● **Problem to solve**:
Please reproduce the data exactly, though every picture must stay out.

● **Raw data**:

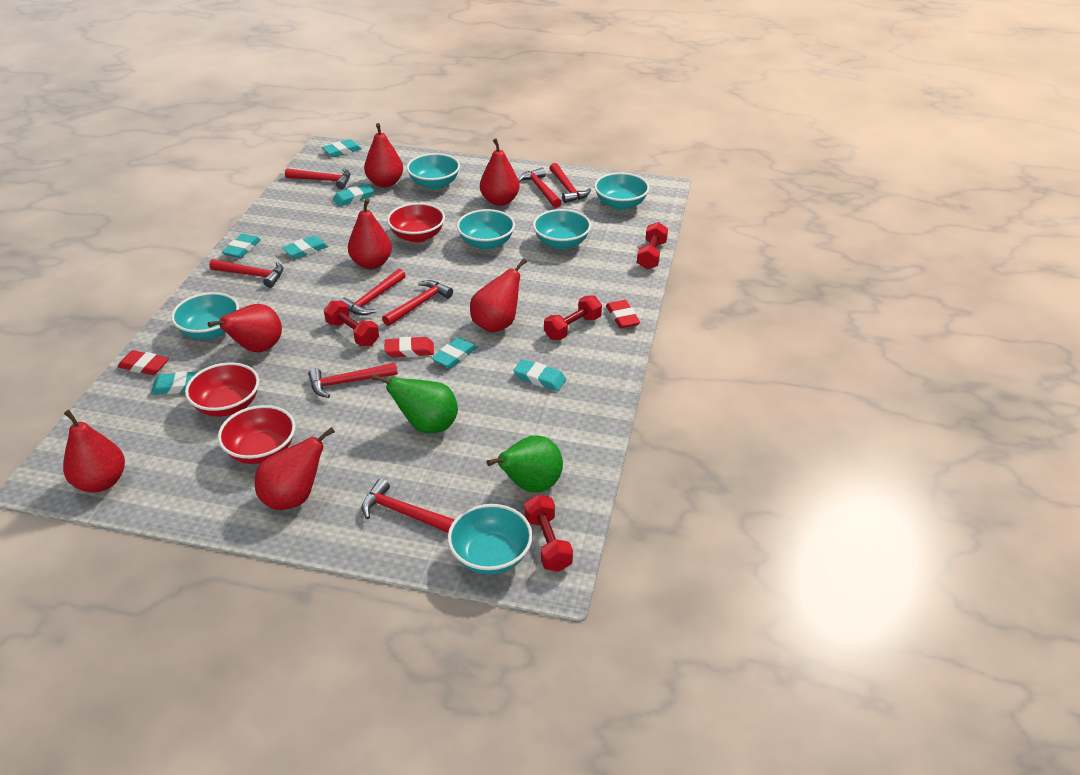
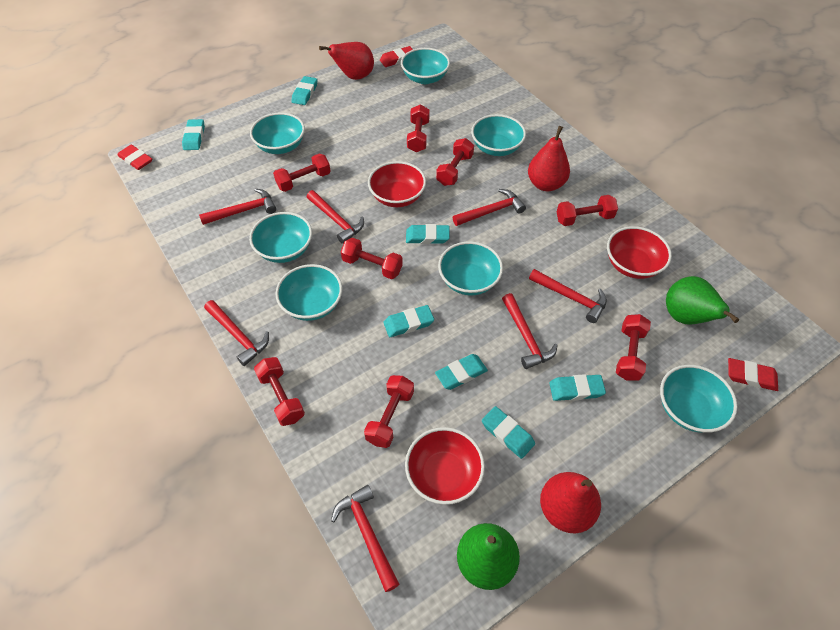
red dumbbell: 4 -> 8
red hammer: 8 -> 7
red pear: 7 -> 3
turquoise bowl: 6 -> 7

● **Expected output**:
red dumbbell: 4 -> 8
red hammer: 8 -> 7
red pear: 7 -> 3
turquoise bowl: 6 -> 7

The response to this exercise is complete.